- INSTRUCTIONS FOR THE TASK
Pictures aside, repeat the listing below exactly.
+ + + + + + +
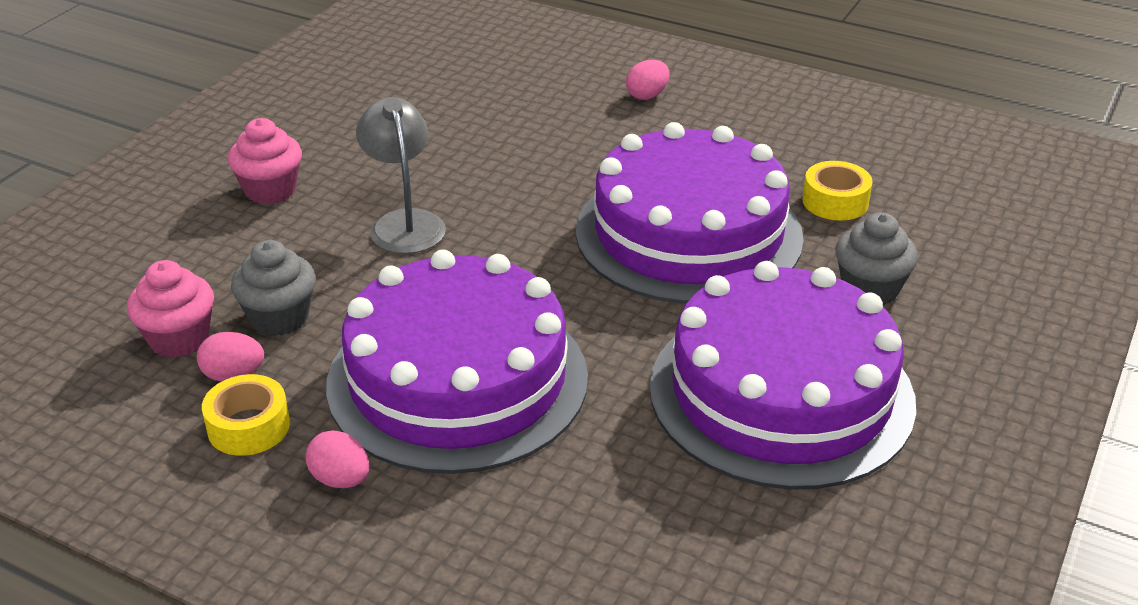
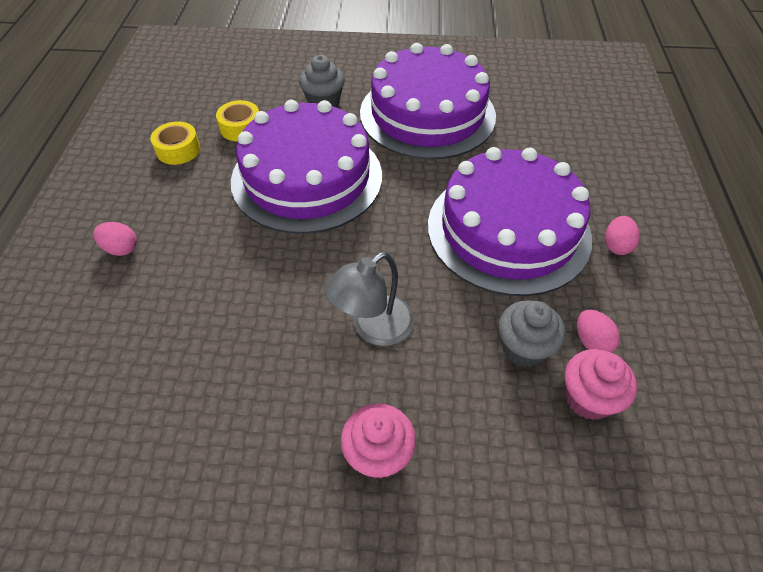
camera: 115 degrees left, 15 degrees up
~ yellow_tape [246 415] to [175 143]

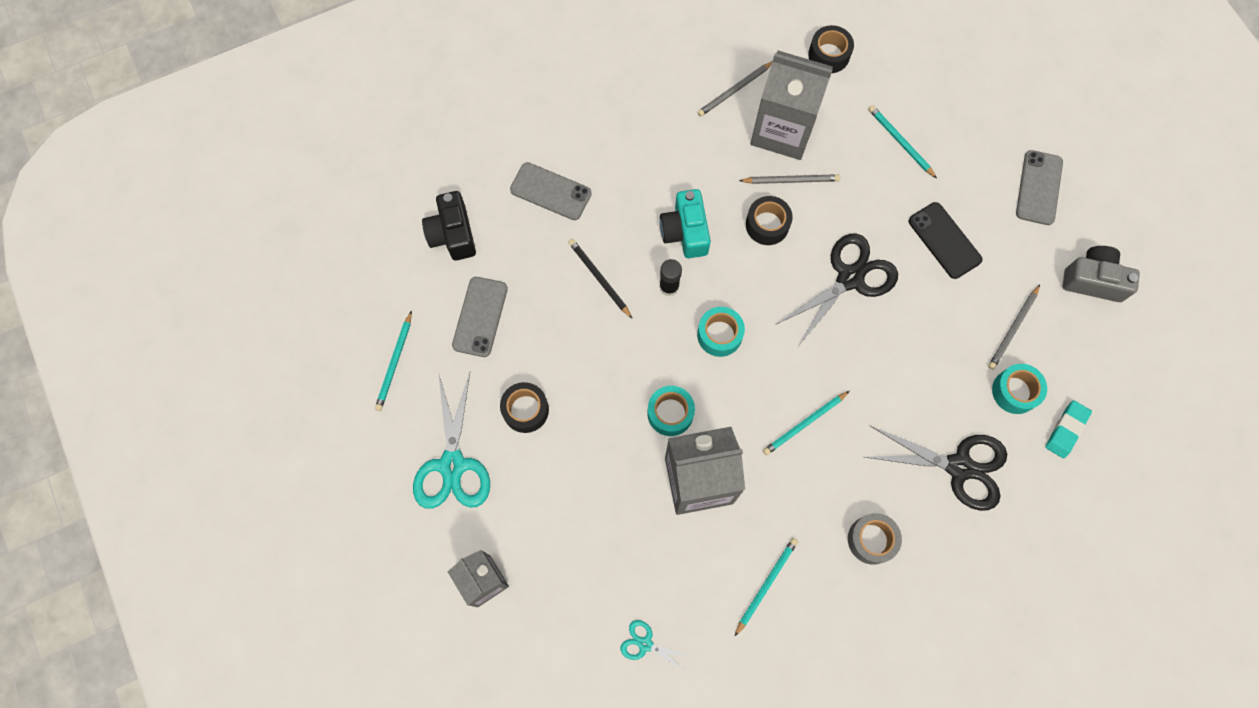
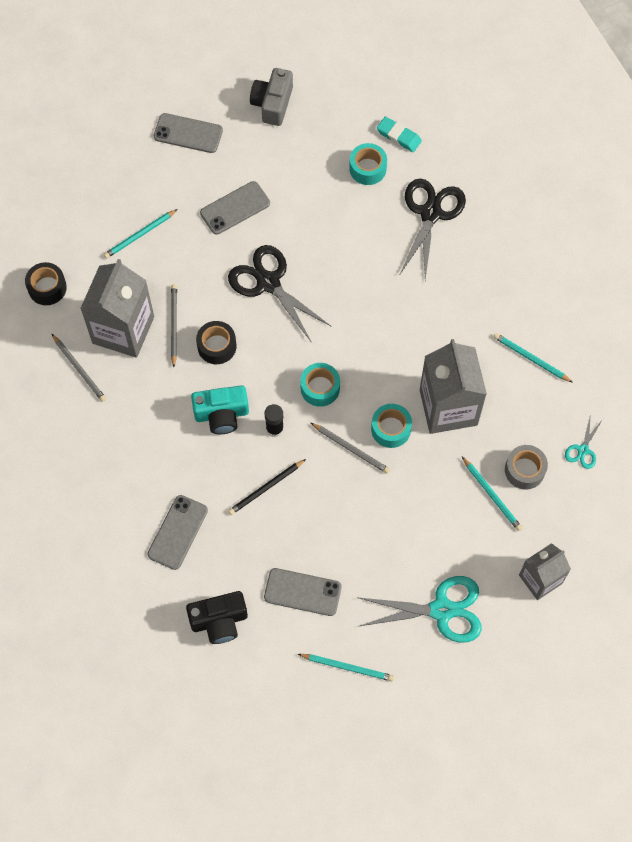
camera: 90 degrees left, 5 degrees down
~ black_phone [945 240] to grey_phone [235 208]
~ grey_pencil [1014 327] to [350 448]
~ turquoise_pencil [806 423] to [492 494]
~ grey_tape [875 539] to [526 467]
- black_tape [524 407]

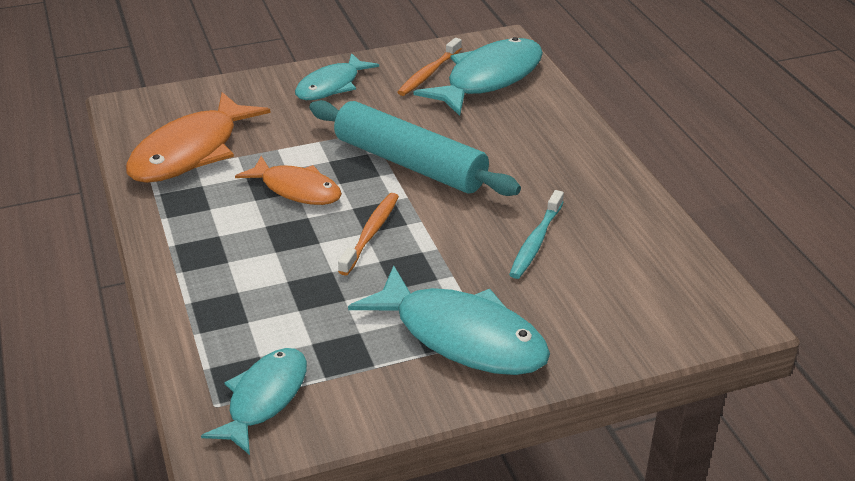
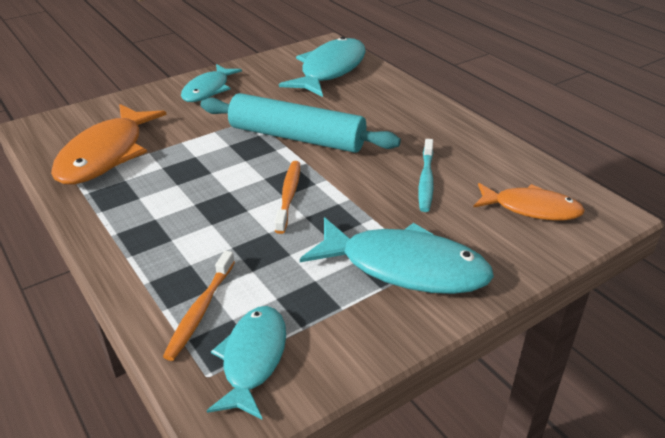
camera: 15 degrees left, 0 degrees up
~ orange_toothbrush [429 67] to [199 305]
~ orange_fish [288 180] to [529 201]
+ + + + + + +
- FINISHED EXERCISE
camera: 115 degrees left, 15 degrees up
~ yellow_tape [246 415] to [175 143]

camera: 90 degrees left, 5 degrees down
~ black_phone [945 240] to grey_phone [235 208]
~ grey_pencil [1014 327] to [350 448]
~ turquoise_pencil [806 423] to [492 494]
~ grey_tape [875 539] to [526 467]
- black_tape [524 407]

camera: 15 degrees left, 0 degrees up
~ orange_toothbrush [429 67] to [199 305]
~ orange_fish [288 180] to [529 201]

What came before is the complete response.